:: DATA FOR ANALYSIS ::
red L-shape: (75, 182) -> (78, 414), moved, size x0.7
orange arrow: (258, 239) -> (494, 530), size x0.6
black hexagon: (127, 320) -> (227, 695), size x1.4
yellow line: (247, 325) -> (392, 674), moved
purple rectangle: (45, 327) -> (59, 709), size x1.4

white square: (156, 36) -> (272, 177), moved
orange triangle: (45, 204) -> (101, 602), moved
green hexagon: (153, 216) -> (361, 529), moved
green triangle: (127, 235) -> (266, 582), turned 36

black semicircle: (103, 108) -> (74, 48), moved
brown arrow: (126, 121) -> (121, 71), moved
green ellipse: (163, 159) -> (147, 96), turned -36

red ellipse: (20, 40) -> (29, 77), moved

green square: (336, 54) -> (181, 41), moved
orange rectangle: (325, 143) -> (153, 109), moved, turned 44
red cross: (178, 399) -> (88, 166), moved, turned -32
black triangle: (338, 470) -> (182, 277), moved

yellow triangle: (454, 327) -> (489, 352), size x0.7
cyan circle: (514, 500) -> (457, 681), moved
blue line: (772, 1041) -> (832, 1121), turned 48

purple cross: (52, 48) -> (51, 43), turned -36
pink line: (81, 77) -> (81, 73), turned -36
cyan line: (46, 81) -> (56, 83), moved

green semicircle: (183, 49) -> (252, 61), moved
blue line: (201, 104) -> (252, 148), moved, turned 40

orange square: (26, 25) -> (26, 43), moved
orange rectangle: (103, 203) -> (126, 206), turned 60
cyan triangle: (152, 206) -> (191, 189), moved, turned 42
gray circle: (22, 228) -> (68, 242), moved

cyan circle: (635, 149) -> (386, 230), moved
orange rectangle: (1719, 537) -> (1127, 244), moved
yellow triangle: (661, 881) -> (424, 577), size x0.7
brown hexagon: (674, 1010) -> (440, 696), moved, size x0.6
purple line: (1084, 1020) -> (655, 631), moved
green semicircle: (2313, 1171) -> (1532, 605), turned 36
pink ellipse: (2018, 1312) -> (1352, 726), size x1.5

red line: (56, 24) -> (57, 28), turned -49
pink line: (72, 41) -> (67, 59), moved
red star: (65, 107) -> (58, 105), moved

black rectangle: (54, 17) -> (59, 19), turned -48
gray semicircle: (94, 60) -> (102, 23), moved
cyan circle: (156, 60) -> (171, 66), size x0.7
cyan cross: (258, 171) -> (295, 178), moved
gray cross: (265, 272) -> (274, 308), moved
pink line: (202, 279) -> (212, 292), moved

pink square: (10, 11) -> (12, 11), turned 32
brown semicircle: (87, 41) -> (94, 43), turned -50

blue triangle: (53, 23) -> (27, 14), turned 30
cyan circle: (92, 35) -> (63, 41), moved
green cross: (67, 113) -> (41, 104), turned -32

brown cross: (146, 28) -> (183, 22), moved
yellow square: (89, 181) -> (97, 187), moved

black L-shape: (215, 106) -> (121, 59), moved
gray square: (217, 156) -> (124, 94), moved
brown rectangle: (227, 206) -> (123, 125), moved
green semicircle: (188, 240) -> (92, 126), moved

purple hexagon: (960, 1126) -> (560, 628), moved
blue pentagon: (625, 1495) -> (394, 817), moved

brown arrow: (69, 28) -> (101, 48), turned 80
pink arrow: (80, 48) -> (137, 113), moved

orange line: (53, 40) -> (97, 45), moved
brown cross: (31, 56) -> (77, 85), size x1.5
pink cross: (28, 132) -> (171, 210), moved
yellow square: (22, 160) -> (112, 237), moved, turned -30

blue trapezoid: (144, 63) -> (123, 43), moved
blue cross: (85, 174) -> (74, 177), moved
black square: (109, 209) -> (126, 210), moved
:::
This exercise asks for every line of the records to be repeated exactly.

> **SOLUTION**:
red L-shape: (75, 182) -> (78, 414), moved, size x0.7
orange arrow: (258, 239) -> (494, 530), size x0.6
black hexagon: (127, 320) -> (227, 695), size x1.4
yellow line: (247, 325) -> (392, 674), moved
purple rectangle: (45, 327) -> (59, 709), size x1.4

white square: (156, 36) -> (272, 177), moved
orange triangle: (45, 204) -> (101, 602), moved
green hexagon: (153, 216) -> (361, 529), moved
green triangle: (127, 235) -> (266, 582), turned 36

black semicircle: (103, 108) -> (74, 48), moved
brown arrow: (126, 121) -> (121, 71), moved
green ellipse: (163, 159) -> (147, 96), turned -36

red ellipse: (20, 40) -> (29, 77), moved

green square: (336, 54) -> (181, 41), moved
orange rectangle: (325, 143) -> (153, 109), moved, turned 44
red cross: (178, 399) -> (88, 166), moved, turned -32
black triangle: (338, 470) -> (182, 277), moved

yellow triangle: (454, 327) -> (489, 352), size x0.7
cyan circle: (514, 500) -> (457, 681), moved
blue line: (772, 1041) -> (832, 1121), turned 48

purple cross: (52, 48) -> (51, 43), turned -36
pink line: (81, 77) -> (81, 73), turned -36
cyan line: (46, 81) -> (56, 83), moved

green semicircle: (183, 49) -> (252, 61), moved
blue line: (201, 104) -> (252, 148), moved, turned 40

orange square: (26, 25) -> (26, 43), moved
orange rectangle: (103, 203) -> (126, 206), turned 60
cyan triangle: (152, 206) -> (191, 189), moved, turned 42
gray circle: (22, 228) -> (68, 242), moved

cyan circle: (635, 149) -> (386, 230), moved
orange rectangle: (1719, 537) -> (1127, 244), moved
yellow triangle: (661, 881) -> (424, 577), size x0.7
brown hexagon: (674, 1010) -> (440, 696), moved, size x0.6
purple line: (1084, 1020) -> (655, 631), moved
green semicircle: (2313, 1171) -> (1532, 605), turned 36
pink ellipse: (2018, 1312) -> (1352, 726), size x1.5

red line: (56, 24) -> (57, 28), turned -49
pink line: (72, 41) -> (67, 59), moved
red star: (65, 107) -> (58, 105), moved

black rectangle: (54, 17) -> (59, 19), turned -48
gray semicircle: (94, 60) -> (102, 23), moved
cyan circle: (156, 60) -> (171, 66), size x0.7
cyan cross: (258, 171) -> (295, 178), moved
gray cross: (265, 272) -> (274, 308), moved
pink line: (202, 279) -> (212, 292), moved

pink square: (10, 11) -> (12, 11), turned 32
brown semicircle: (87, 41) -> (94, 43), turned -50

blue triangle: (53, 23) -> (27, 14), turned 30
cyan circle: (92, 35) -> (63, 41), moved
green cross: (67, 113) -> (41, 104), turned -32

brown cross: (146, 28) -> (183, 22), moved
yellow square: (89, 181) -> (97, 187), moved

black L-shape: (215, 106) -> (121, 59), moved
gray square: (217, 156) -> (124, 94), moved
brown rectangle: (227, 206) -> (123, 125), moved
green semicircle: (188, 240) -> (92, 126), moved

purple hexagon: (960, 1126) -> (560, 628), moved
blue pentagon: (625, 1495) -> (394, 817), moved

brown arrow: (69, 28) -> (101, 48), turned 80
pink arrow: (80, 48) -> (137, 113), moved

orange line: (53, 40) -> (97, 45), moved
brown cross: (31, 56) -> (77, 85), size x1.5
pink cross: (28, 132) -> (171, 210), moved
yellow square: (22, 160) -> (112, 237), moved, turned -30

blue trapezoid: (144, 63) -> (123, 43), moved
blue cross: (85, 174) -> (74, 177), moved
black square: (109, 209) -> (126, 210), moved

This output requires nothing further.